** Exercise aim **
Rewrite all of the lines below, changing each "screenshot" to "screen capture" and leaving everything else as it is.

** Supplied information **
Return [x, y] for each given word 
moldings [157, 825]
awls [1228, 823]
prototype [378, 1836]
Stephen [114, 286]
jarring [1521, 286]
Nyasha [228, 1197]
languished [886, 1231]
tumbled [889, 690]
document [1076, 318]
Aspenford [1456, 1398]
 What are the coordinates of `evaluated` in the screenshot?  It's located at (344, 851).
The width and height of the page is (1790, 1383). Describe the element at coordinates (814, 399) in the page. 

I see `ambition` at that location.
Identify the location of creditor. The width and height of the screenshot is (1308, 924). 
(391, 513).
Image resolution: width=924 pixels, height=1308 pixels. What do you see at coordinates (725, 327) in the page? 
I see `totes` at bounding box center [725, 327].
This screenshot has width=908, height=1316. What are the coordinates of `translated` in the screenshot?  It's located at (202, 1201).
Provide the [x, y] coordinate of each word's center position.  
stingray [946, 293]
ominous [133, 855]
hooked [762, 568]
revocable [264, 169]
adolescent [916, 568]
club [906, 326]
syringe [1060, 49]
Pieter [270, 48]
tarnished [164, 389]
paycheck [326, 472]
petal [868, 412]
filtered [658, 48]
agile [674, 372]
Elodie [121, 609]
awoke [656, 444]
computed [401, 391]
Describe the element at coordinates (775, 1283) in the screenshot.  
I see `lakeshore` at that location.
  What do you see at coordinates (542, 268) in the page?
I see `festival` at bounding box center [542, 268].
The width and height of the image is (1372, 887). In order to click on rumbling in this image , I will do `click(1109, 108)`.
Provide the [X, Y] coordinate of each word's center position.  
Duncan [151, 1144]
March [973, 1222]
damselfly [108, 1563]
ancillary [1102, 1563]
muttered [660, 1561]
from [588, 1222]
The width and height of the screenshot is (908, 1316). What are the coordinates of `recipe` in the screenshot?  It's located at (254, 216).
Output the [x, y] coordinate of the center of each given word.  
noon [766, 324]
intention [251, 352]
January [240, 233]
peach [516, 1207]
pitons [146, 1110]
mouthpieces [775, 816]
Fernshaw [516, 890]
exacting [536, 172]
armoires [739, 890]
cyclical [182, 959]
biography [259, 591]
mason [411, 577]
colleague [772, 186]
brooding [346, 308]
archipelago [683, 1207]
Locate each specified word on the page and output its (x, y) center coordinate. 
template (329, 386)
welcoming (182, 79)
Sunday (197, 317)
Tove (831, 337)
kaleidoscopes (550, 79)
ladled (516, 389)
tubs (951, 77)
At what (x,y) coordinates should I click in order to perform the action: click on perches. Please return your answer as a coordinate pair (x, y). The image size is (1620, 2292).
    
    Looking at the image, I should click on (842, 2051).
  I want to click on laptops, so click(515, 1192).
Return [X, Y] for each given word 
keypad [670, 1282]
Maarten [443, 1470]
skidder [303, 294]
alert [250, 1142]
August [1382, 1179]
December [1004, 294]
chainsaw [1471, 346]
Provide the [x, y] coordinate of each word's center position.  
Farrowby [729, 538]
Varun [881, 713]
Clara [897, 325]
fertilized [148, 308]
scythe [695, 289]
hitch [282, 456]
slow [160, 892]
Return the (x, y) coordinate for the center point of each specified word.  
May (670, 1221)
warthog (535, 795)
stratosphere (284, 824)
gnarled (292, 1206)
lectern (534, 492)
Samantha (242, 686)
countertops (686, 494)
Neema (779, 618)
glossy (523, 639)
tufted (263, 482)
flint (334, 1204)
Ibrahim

** Output for this exercise **
Return [x, y] for each given word 
moldings [157, 825]
awls [1228, 823]
prototype [378, 1836]
Stephen [114, 286]
jarring [1521, 286]
Nyasha [228, 1197]
languished [886, 1231]
tumbled [889, 690]
document [1076, 318]
Aspenford [1456, 1398]
 What are the coordinates of `evaluated` in the screen capture?  It's located at (344, 851).
The width and height of the page is (1790, 1383). Describe the element at coordinates (814, 399) in the page. 

I see `ambition` at that location.
Identify the location of creditor. The width and height of the screen capture is (1308, 924). 
(391, 513).
Image resolution: width=924 pixels, height=1308 pixels. What do you see at coordinates (725, 327) in the page? 
I see `totes` at bounding box center [725, 327].
This screen capture has width=908, height=1316. What are the coordinates of `translated` in the screen capture?  It's located at (202, 1201).
Provide the [x, y] coordinate of each word's center position.  
stingray [946, 293]
ominous [133, 855]
hooked [762, 568]
revocable [264, 169]
adolescent [916, 568]
club [906, 326]
syringe [1060, 49]
Pieter [270, 48]
tarnished [164, 389]
paycheck [326, 472]
petal [868, 412]
filtered [658, 48]
agile [674, 372]
Elodie [121, 609]
awoke [656, 444]
computed [401, 391]
Describe the element at coordinates (775, 1283) in the screen capture.  
I see `lakeshore` at that location.
  What do you see at coordinates (542, 268) in the page?
I see `festival` at bounding box center [542, 268].
The width and height of the image is (1372, 887). In order to click on rumbling in this image , I will do `click(1109, 108)`.
Provide the [X, Y] coordinate of each word's center position.  
Duncan [151, 1144]
March [973, 1222]
damselfly [108, 1563]
ancillary [1102, 1563]
muttered [660, 1561]
from [588, 1222]
The width and height of the screen capture is (908, 1316). What are the coordinates of `recipe` in the screen capture?  It's located at (254, 216).
Output the [x, y] coordinate of the center of each given word.  
noon [766, 324]
intention [251, 352]
January [240, 233]
peach [516, 1207]
pitons [146, 1110]
mouthpieces [775, 816]
Fernshaw [516, 890]
exacting [536, 172]
armoires [739, 890]
cyclical [182, 959]
biography [259, 591]
mason [411, 577]
colleague [772, 186]
brooding [346, 308]
archipelago [683, 1207]
Locate each specified word on the page and output its (x, y) center coordinate. 
template (329, 386)
welcoming (182, 79)
Sunday (197, 317)
Tove (831, 337)
kaleidoscopes (550, 79)
ladled (516, 389)
tubs (951, 77)
At what (x,y) coordinates should I click in order to perform the action: click on perches. Please return your answer as a coordinate pair (x, y). The image size is (1620, 2292).
    
    Looking at the image, I should click on (842, 2051).
  I want to click on laptops, so click(515, 1192).
Return [X, Y] for each given word 
keypad [670, 1282]
Maarten [443, 1470]
skidder [303, 294]
alert [250, 1142]
August [1382, 1179]
December [1004, 294]
chainsaw [1471, 346]
Provide the [x, y] coordinate of each word's center position.  
Farrowby [729, 538]
Varun [881, 713]
Clara [897, 325]
fertilized [148, 308]
scythe [695, 289]
hitch [282, 456]
slow [160, 892]
Return the (x, y) coordinate for the center point of each specified word.  
May (670, 1221)
warthog (535, 795)
stratosphere (284, 824)
gnarled (292, 1206)
lectern (534, 492)
Samantha (242, 686)
countertops (686, 494)
Neema (779, 618)
glossy (523, 639)
tufted (263, 482)
flint (334, 1204)
Ibrahim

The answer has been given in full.